* **Collected data**:
______________________________

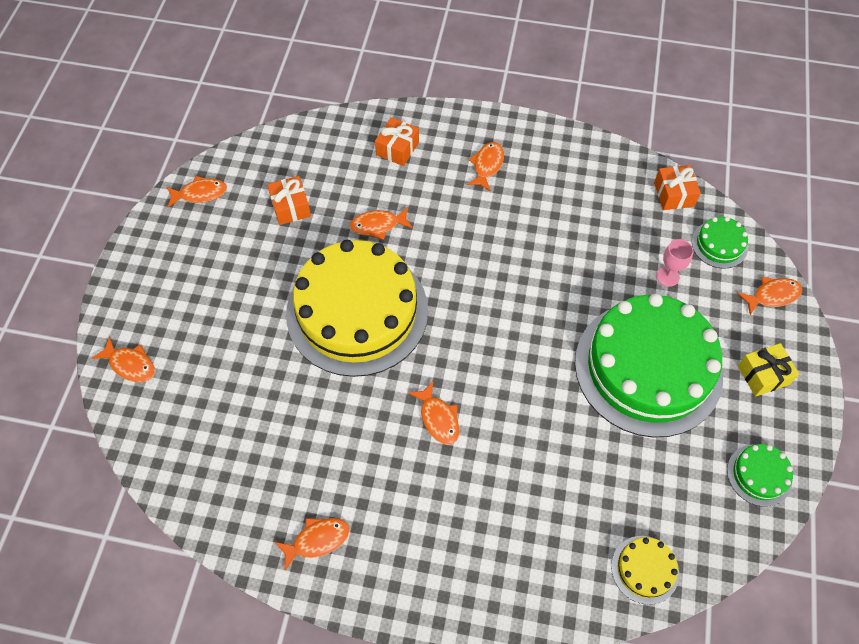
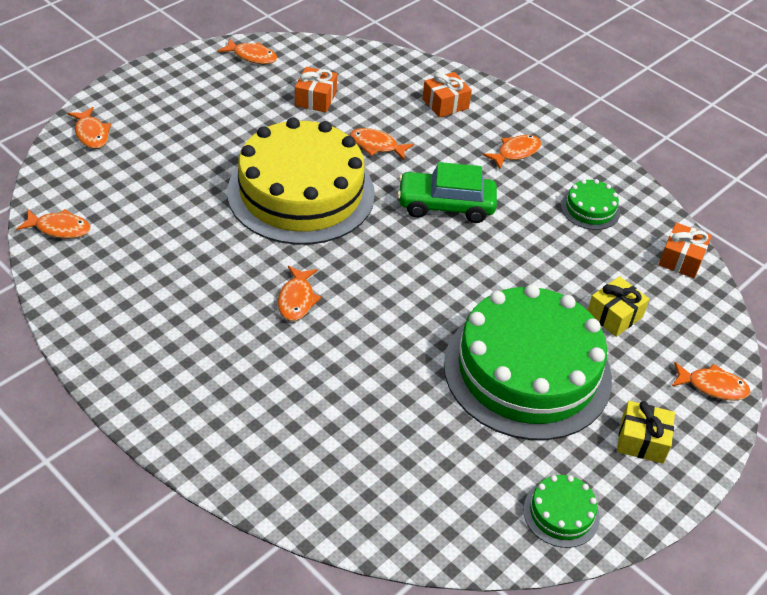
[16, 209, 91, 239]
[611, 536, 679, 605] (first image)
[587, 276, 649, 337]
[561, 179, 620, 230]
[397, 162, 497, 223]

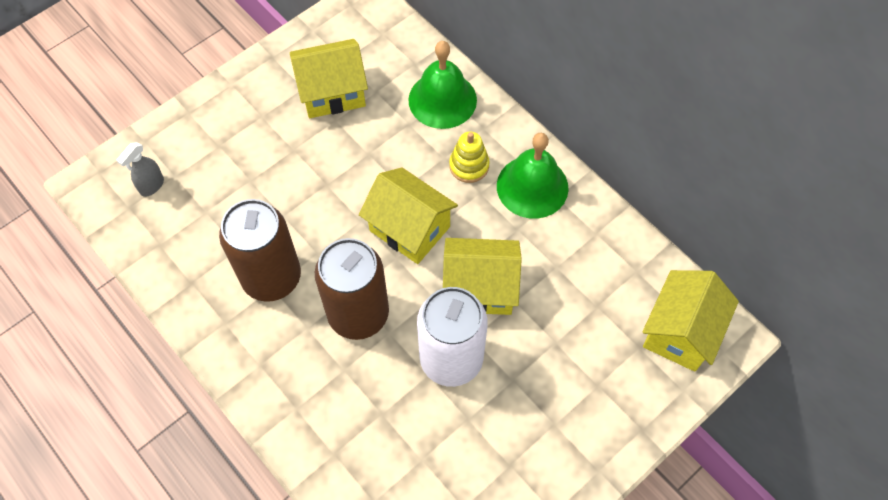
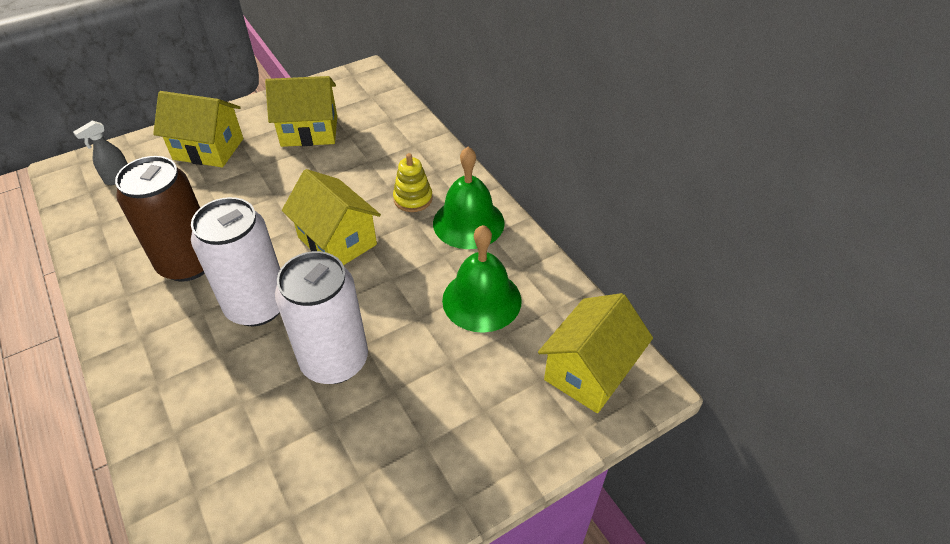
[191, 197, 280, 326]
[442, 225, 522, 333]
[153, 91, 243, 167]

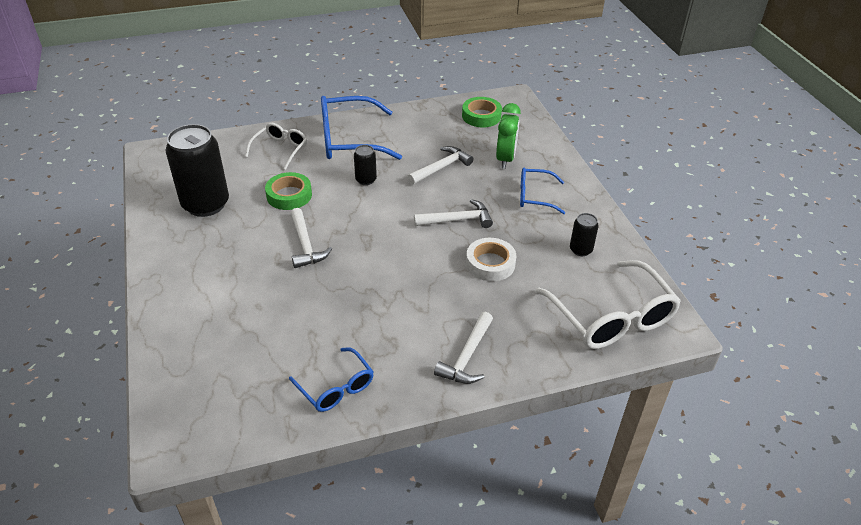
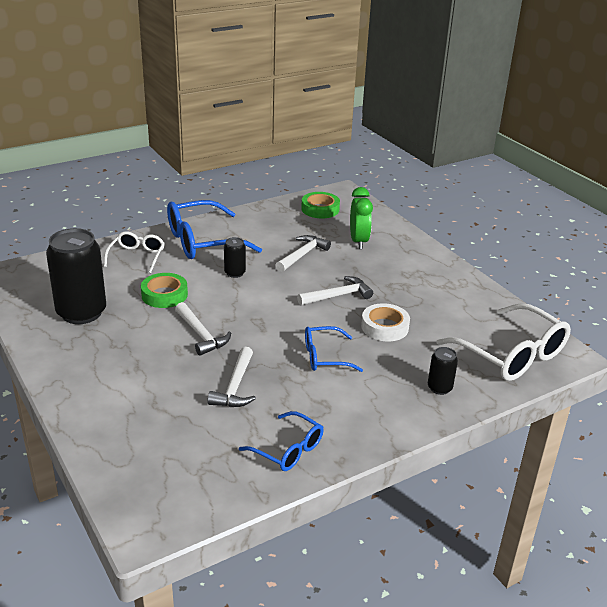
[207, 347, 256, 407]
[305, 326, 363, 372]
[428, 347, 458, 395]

______________________________

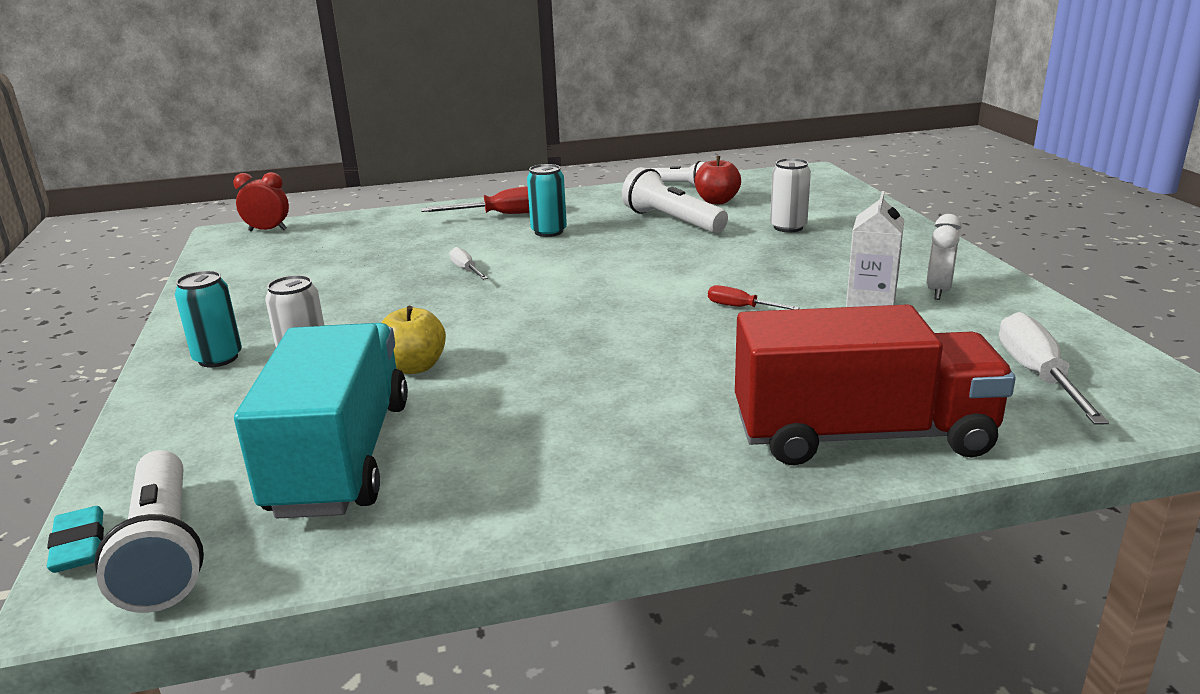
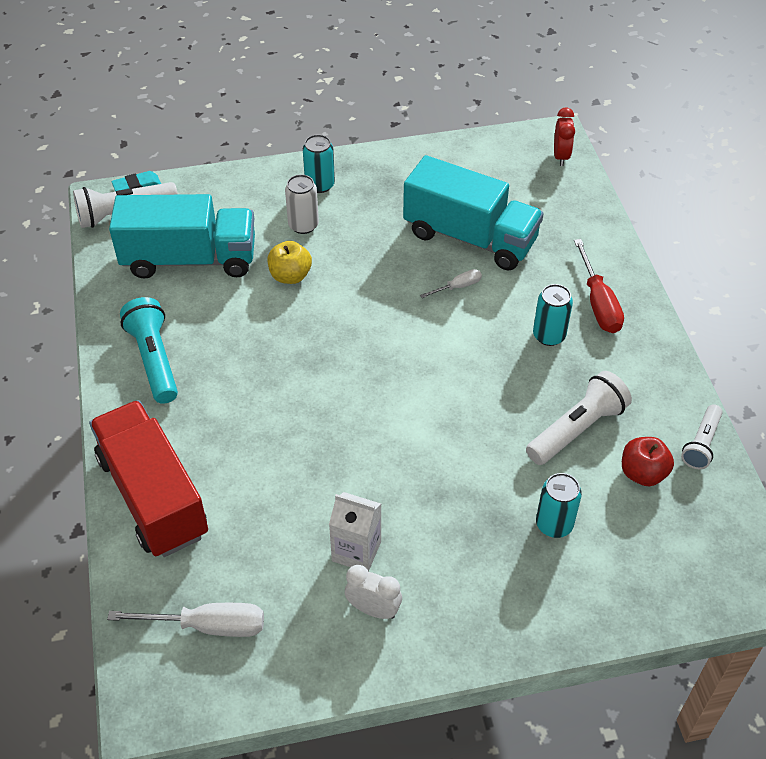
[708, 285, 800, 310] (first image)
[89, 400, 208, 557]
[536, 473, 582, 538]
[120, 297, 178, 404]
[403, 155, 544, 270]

______________________________

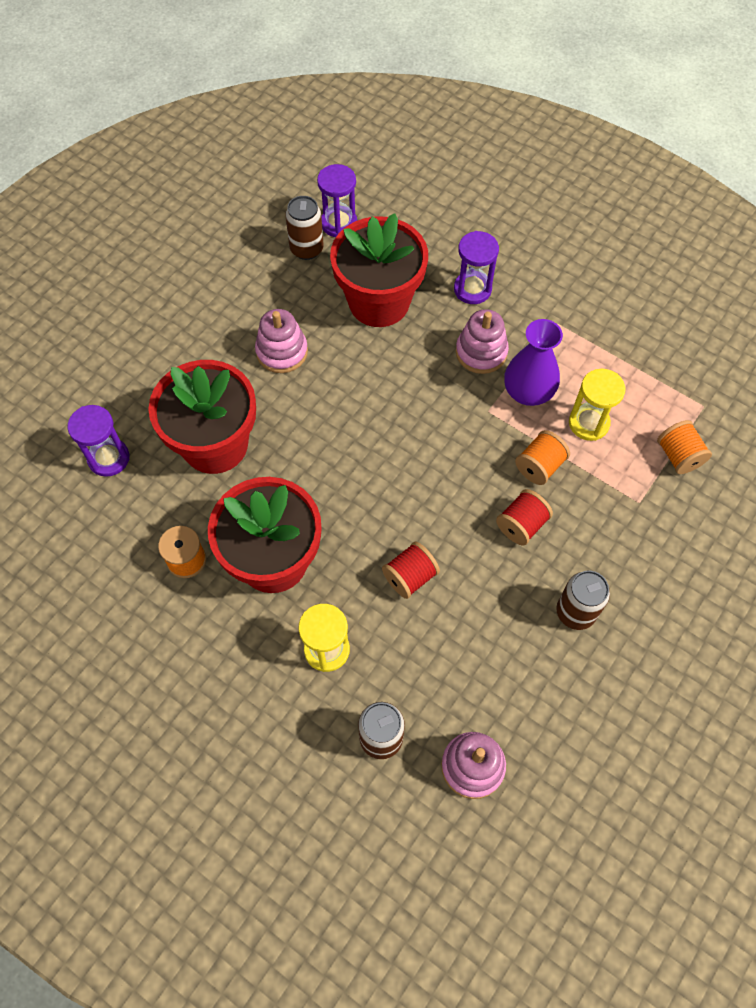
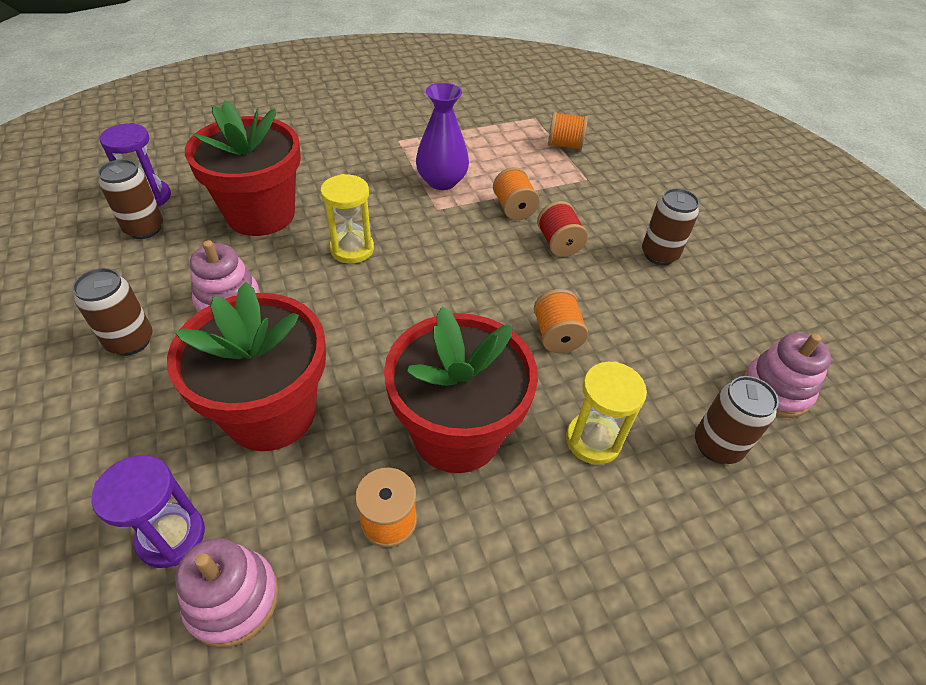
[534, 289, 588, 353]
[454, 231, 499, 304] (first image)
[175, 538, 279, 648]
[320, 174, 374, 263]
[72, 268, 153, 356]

______________________________

* **Your task**: How many lines in the records hold the string "image"? The number alone is the answer.

* **Solution**: 3